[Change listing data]

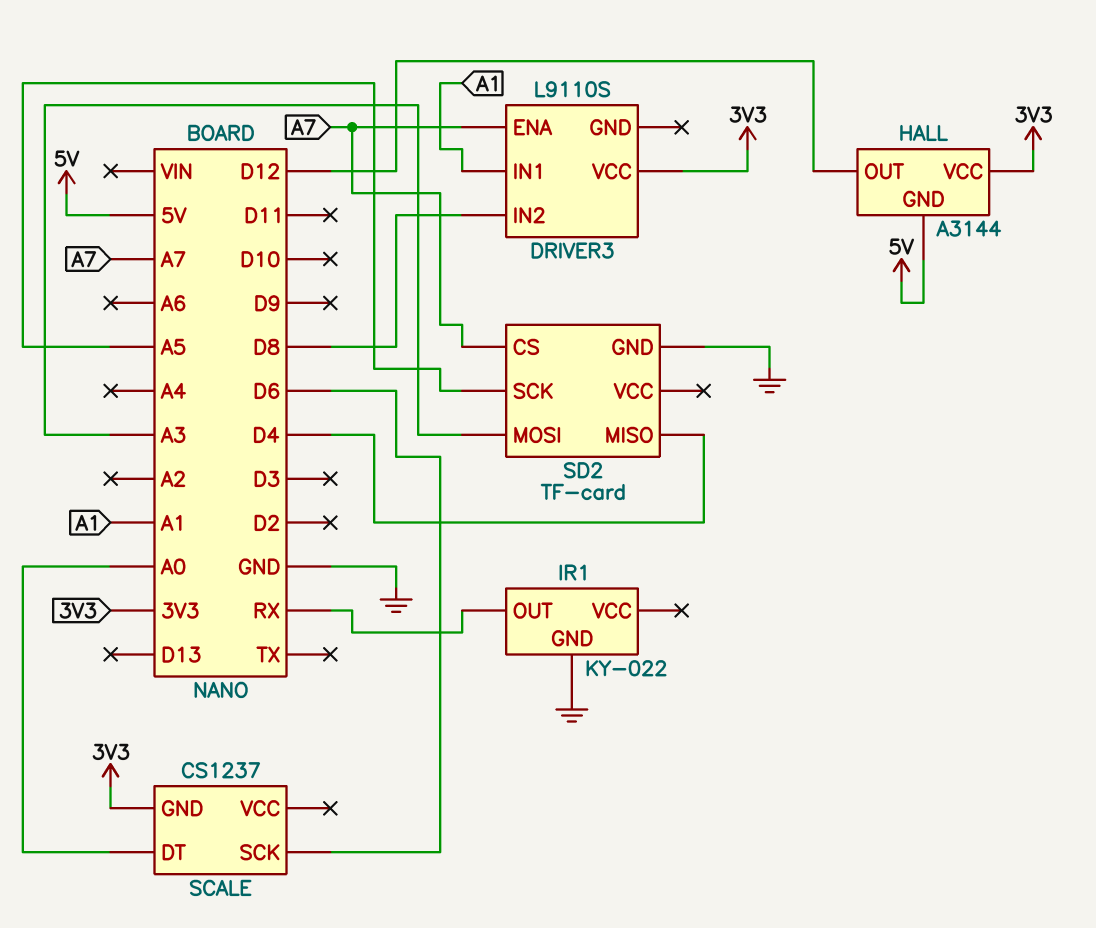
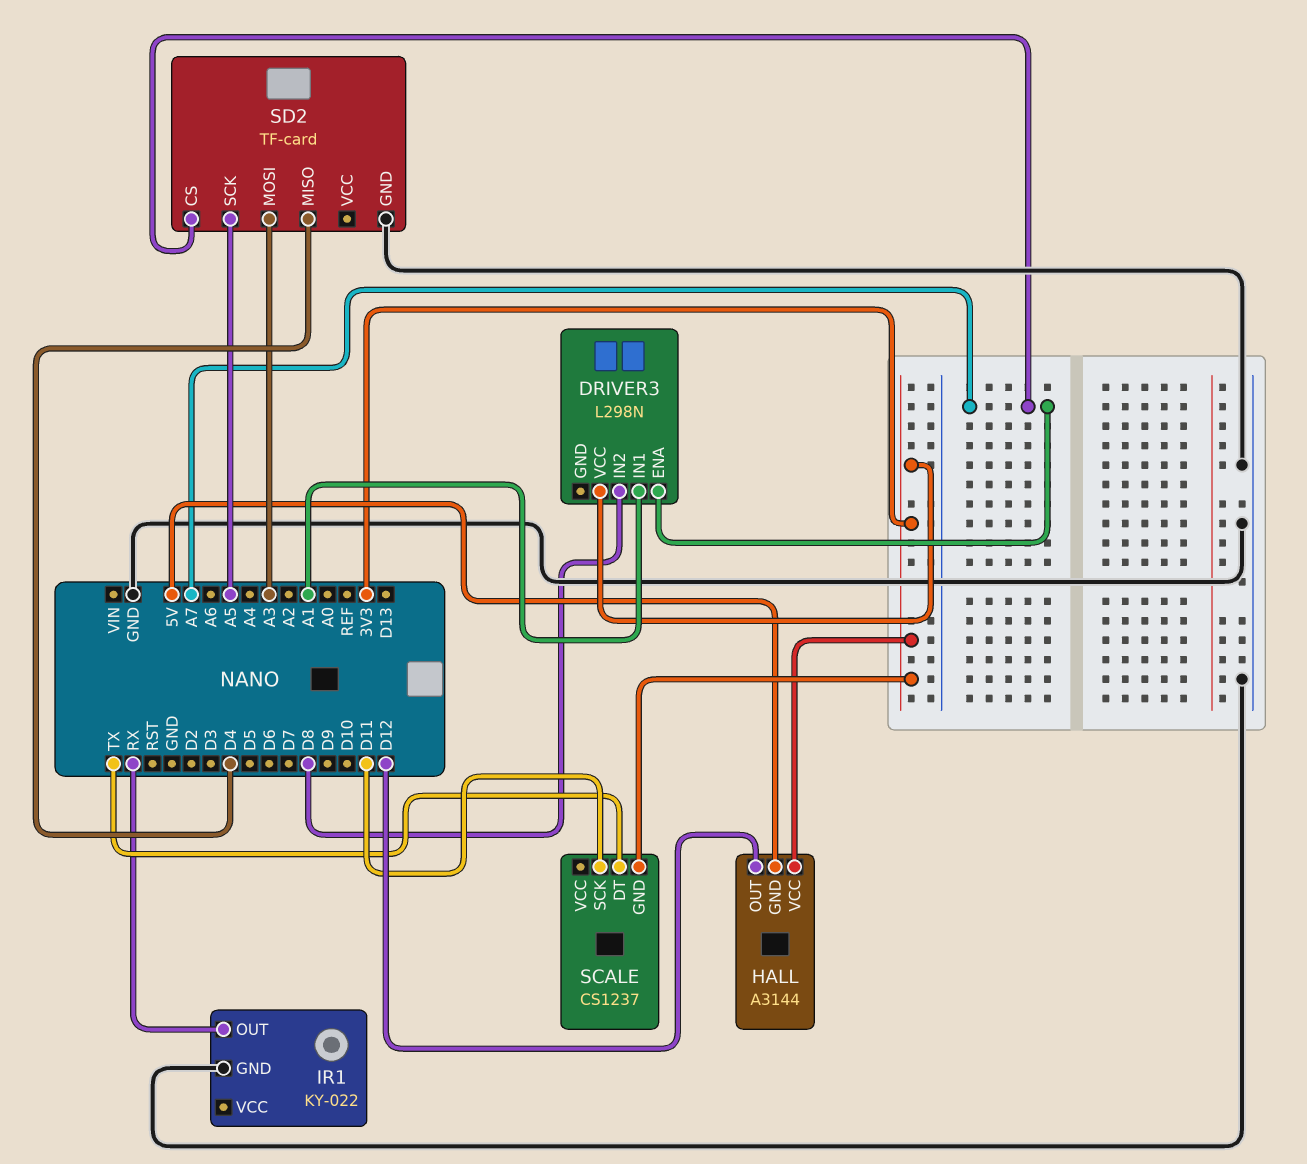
DRIVER3: L9110S -> L298N
SCALE pin DT: A0 -> TX
SCALE pin SCK: D6 -> D11

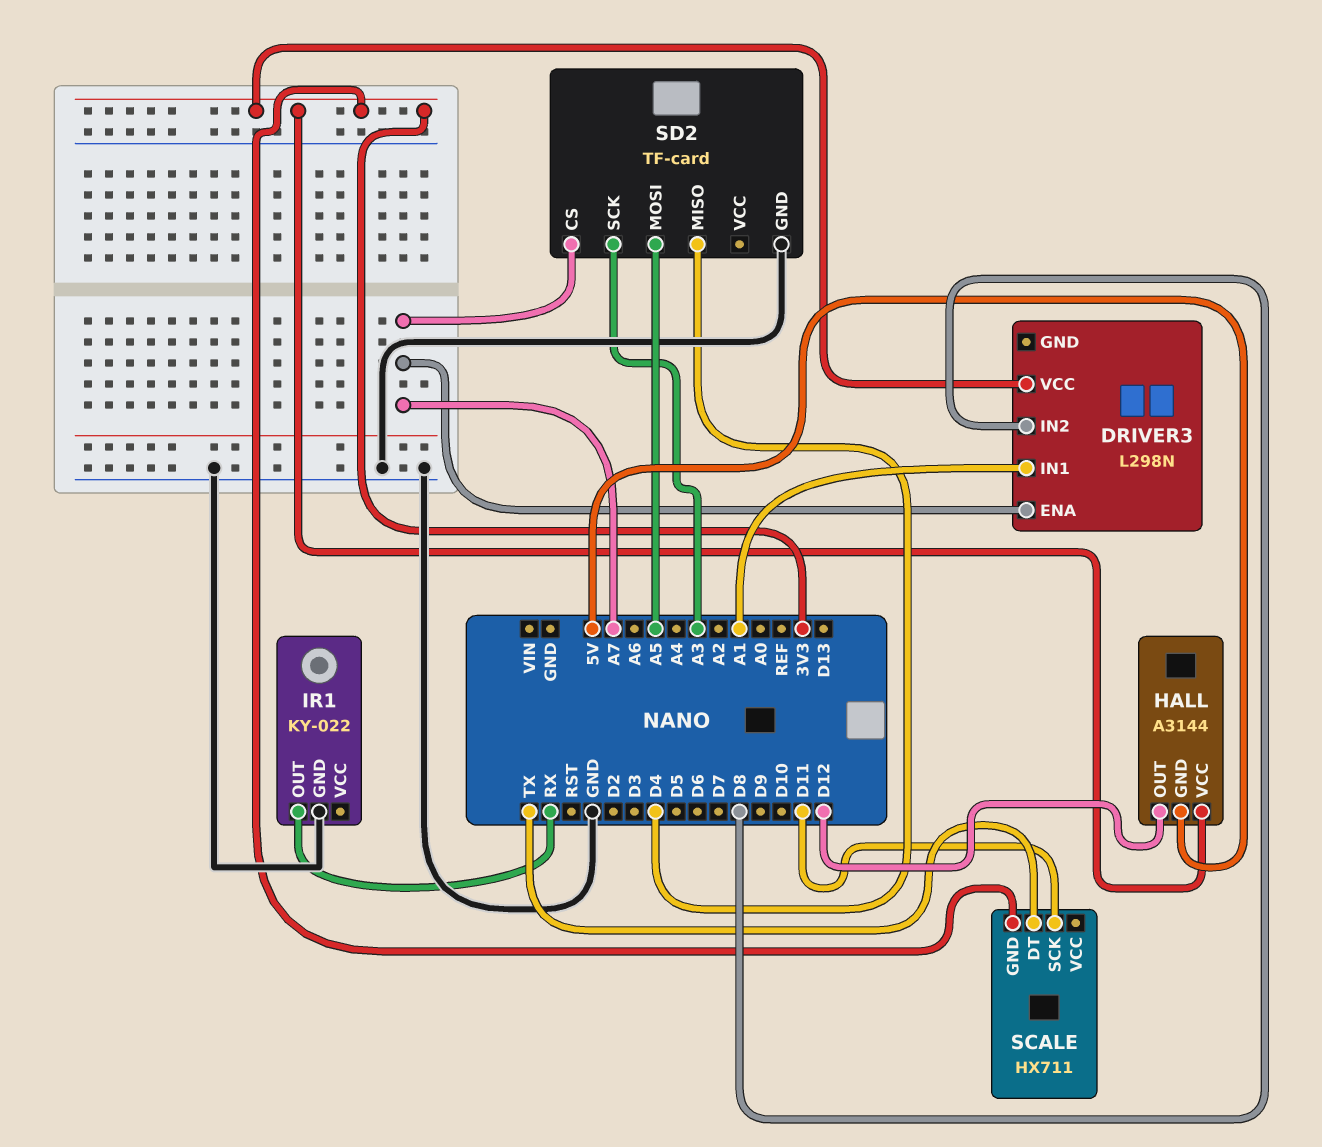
SCALE: CS1237 -> HX711
SD2 pin MOSI: A3 -> A5
SD2 pin SCK: A5 -> A3

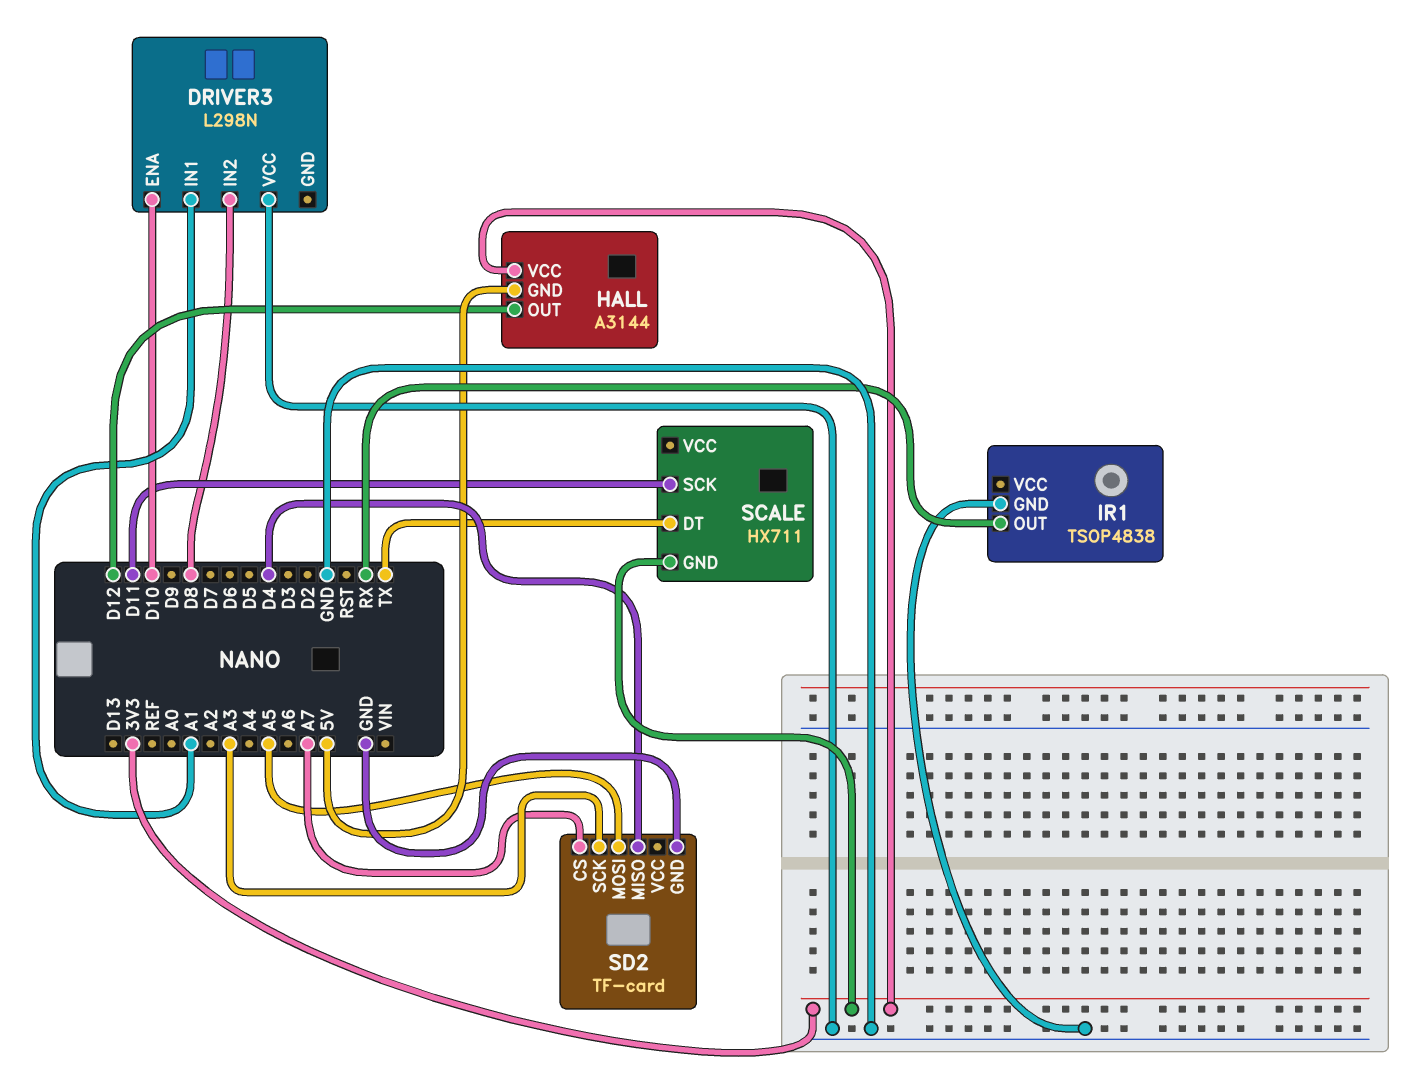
DRIVER3 pin ENA: A7 -> D10
DRIVER3 pin VCC: 3V3 -> GND
IR1: KY-022 -> TSOP4838

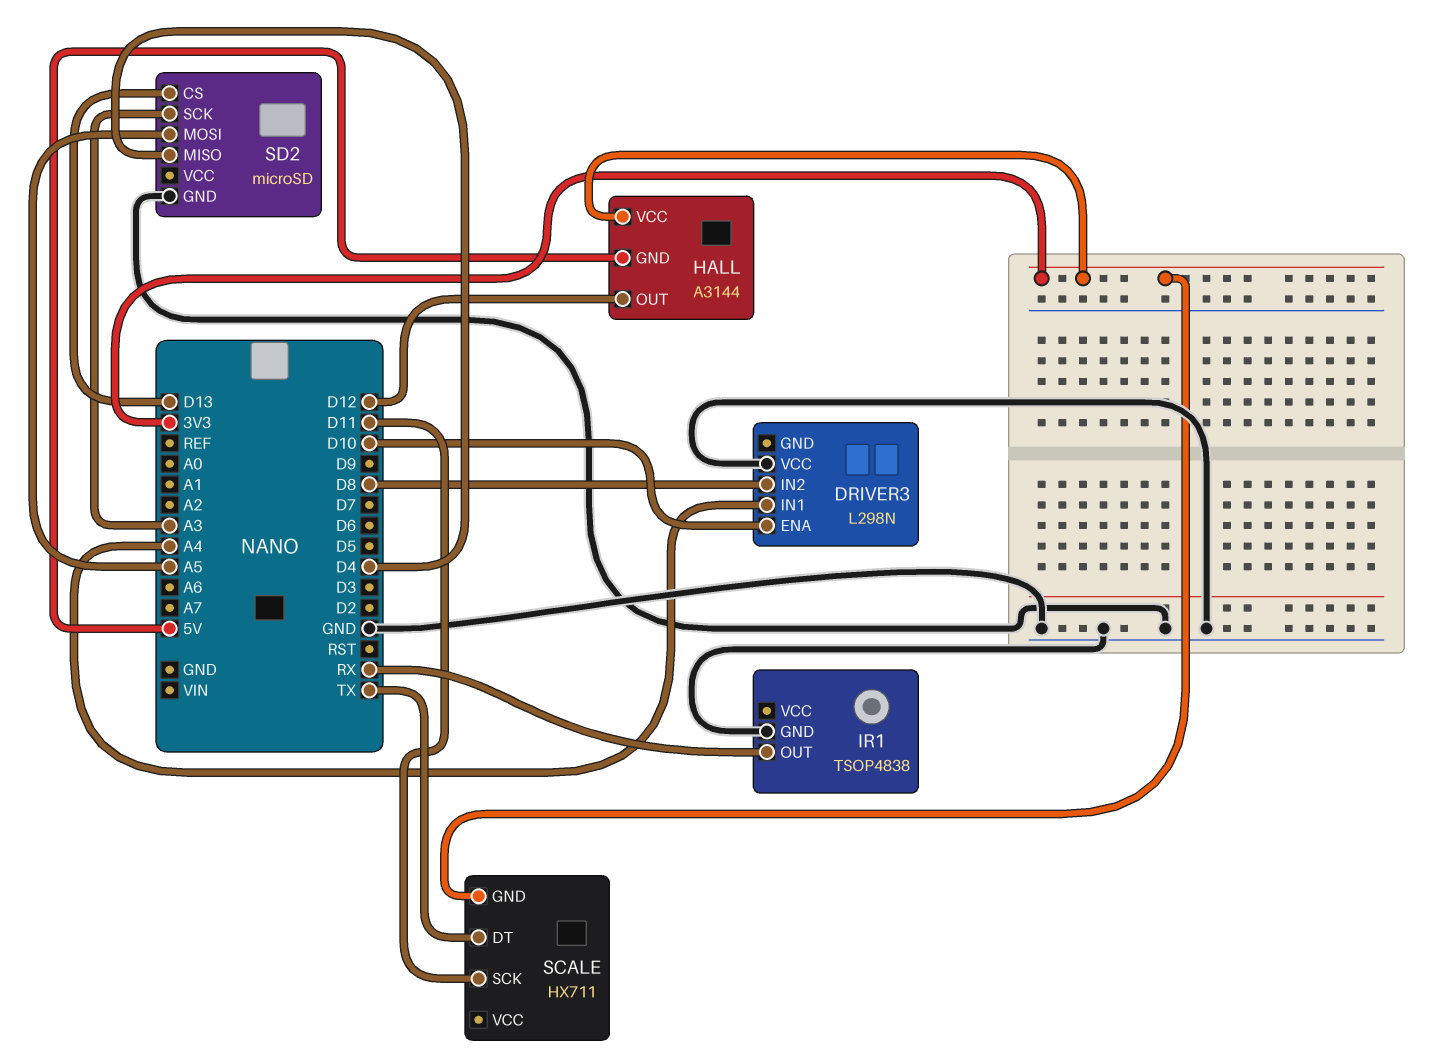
DRIVER3 pin IN1: A1 -> A4
SD2: TF-card -> microSD
SD2 pin CS: A7 -> D13

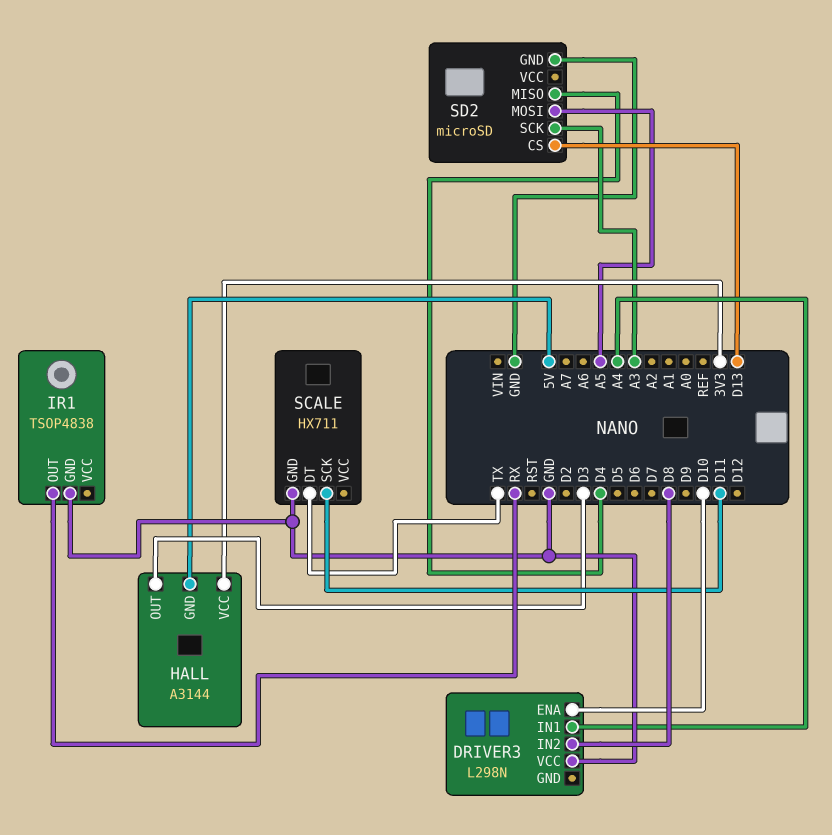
HALL pin OUT: D12 -> D3
SCALE pin GND: 3V3 -> GND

[ABOUT THIS EXERCISE] Copy out each line of the records above that includes "SCALE".

[RESPONSE FOR THIS EXERCISE]
SCALE pin DT: A0 -> TX
SCALE pin SCK: D6 -> D11
SCALE: CS1237 -> HX711
SCALE pin GND: 3V3 -> GND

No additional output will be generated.